Print all of the entries exactly, minus the pictures.

>>

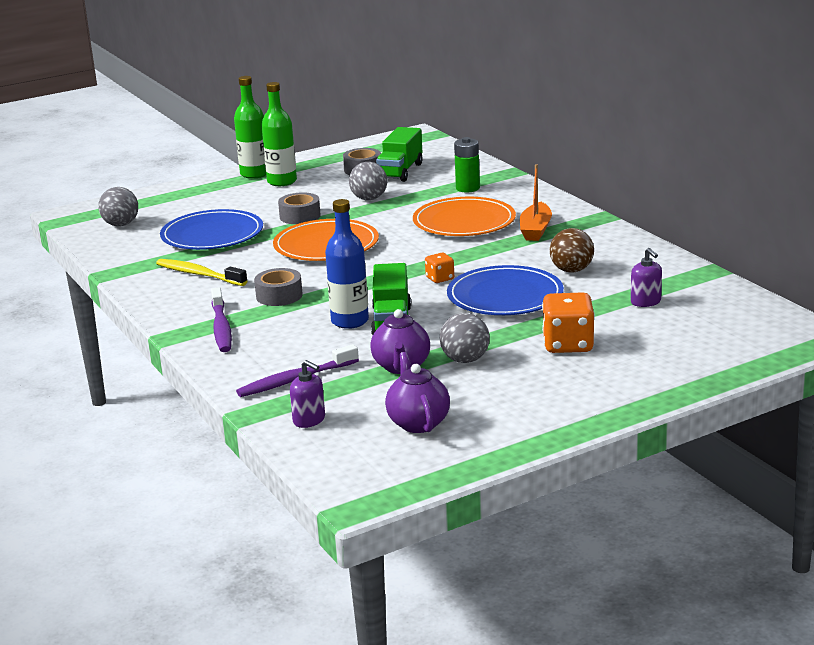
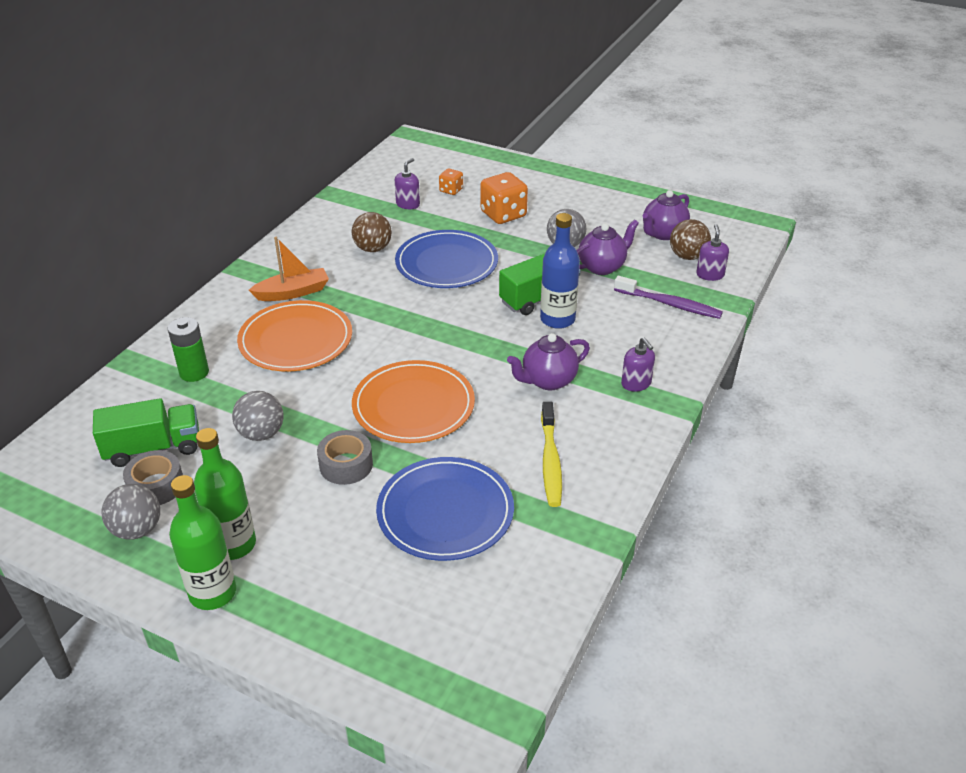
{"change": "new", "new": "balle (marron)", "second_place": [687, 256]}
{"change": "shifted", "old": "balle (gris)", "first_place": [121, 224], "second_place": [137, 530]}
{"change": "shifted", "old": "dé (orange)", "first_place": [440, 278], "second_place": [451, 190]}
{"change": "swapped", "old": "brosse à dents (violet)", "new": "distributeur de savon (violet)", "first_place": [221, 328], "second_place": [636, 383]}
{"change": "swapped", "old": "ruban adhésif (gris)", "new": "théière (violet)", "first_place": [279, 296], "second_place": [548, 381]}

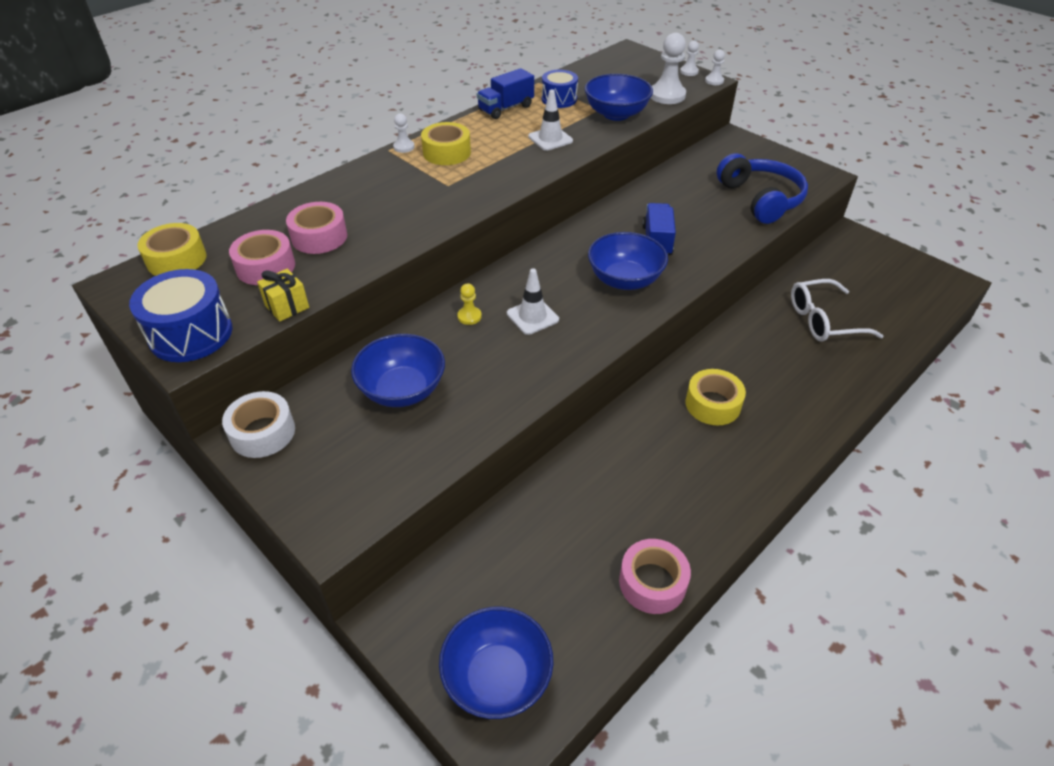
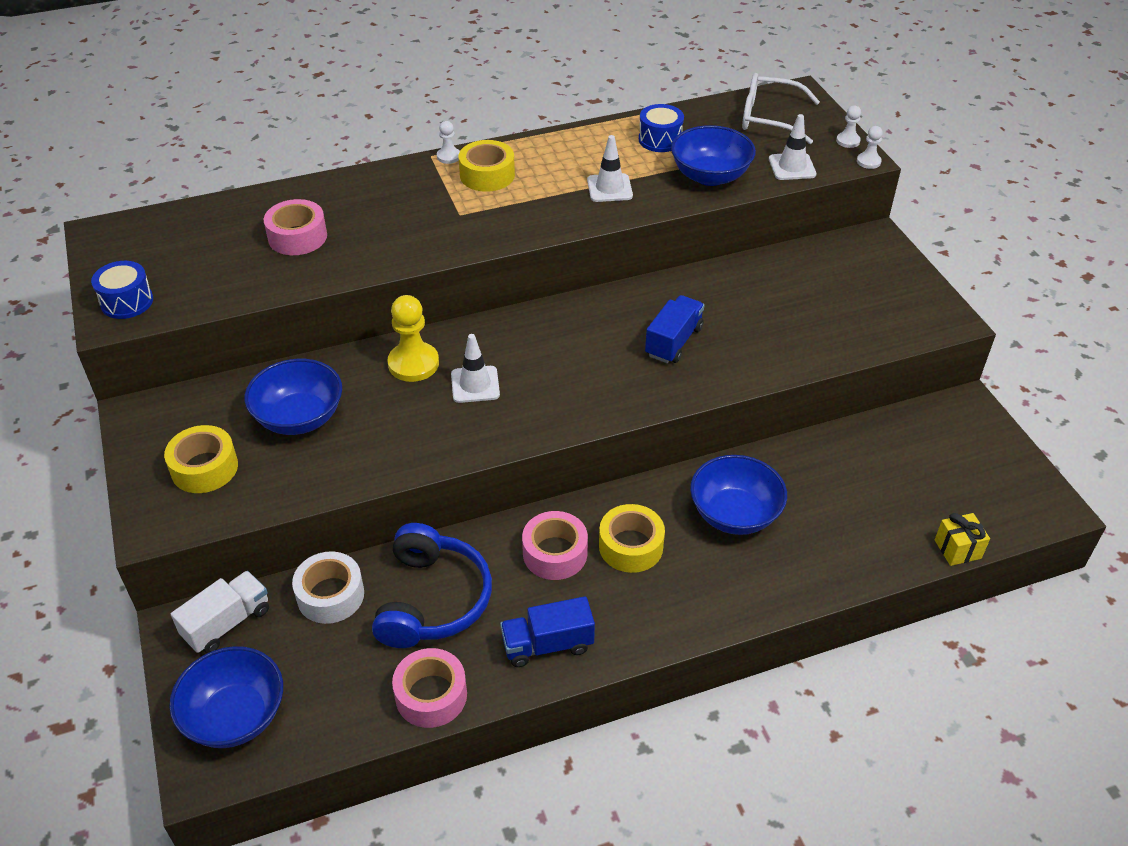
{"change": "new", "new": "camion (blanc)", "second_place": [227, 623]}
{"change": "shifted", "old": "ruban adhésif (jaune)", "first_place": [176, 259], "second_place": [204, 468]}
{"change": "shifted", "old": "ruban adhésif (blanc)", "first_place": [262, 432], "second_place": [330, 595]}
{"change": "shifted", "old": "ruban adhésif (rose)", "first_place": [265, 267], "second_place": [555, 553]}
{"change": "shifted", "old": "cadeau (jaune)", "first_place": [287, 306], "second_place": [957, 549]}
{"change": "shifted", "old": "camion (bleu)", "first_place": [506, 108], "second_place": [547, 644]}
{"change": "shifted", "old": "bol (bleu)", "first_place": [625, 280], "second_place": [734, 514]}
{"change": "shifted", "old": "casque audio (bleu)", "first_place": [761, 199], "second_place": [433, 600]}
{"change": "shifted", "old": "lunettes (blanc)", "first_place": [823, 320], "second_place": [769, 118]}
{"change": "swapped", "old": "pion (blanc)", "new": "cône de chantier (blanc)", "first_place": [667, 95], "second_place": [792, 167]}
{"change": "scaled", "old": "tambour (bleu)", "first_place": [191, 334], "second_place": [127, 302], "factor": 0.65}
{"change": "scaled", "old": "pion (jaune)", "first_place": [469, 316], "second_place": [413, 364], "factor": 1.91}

<<

Expected answer:
{"change": "new", "new": "balle (marron)", "second_place": [687, 256]}
{"change": "shifted", "old": "balle (gris)", "first_place": [121, 224], "second_place": [137, 530]}
{"change": "shifted", "old": "dé (orange)", "first_place": [440, 278], "second_place": [451, 190]}
{"change": "swapped", "old": "brosse à dents (violet)", "new": "distributeur de savon (violet)", "first_place": [221, 328], "second_place": [636, 383]}
{"change": "swapped", "old": "ruban adhésif (gris)", "new": "théière (violet)", "first_place": [279, 296], "second_place": [548, 381]}

{"change": "new", "new": "camion (blanc)", "second_place": [227, 623]}
{"change": "shifted", "old": "ruban adhésif (jaune)", "first_place": [176, 259], "second_place": [204, 468]}
{"change": "shifted", "old": "ruban adhésif (blanc)", "first_place": [262, 432], "second_place": [330, 595]}
{"change": "shifted", "old": "ruban adhésif (rose)", "first_place": [265, 267], "second_place": [555, 553]}
{"change": "shifted", "old": "cadeau (jaune)", "first_place": [287, 306], "second_place": [957, 549]}
{"change": "shifted", "old": "camion (bleu)", "first_place": [506, 108], "second_place": [547, 644]}
{"change": "shifted", "old": "bol (bleu)", "first_place": [625, 280], "second_place": [734, 514]}
{"change": "shifted", "old": "casque audio (bleu)", "first_place": [761, 199], "second_place": [433, 600]}
{"change": "shifted", "old": "lunettes (blanc)", "first_place": [823, 320], "second_place": [769, 118]}
{"change": "swapped", "old": "pion (blanc)", "new": "cône de chantier (blanc)", "first_place": [667, 95], "second_place": [792, 167]}
{"change": "scaled", "old": "tambour (bleu)", "first_place": [191, 334], "second_place": [127, 302], "factor": 0.65}
{"change": "scaled", "old": "pion (jaune)", "first_place": [469, 316], "second_place": [413, 364], "factor": 1.91}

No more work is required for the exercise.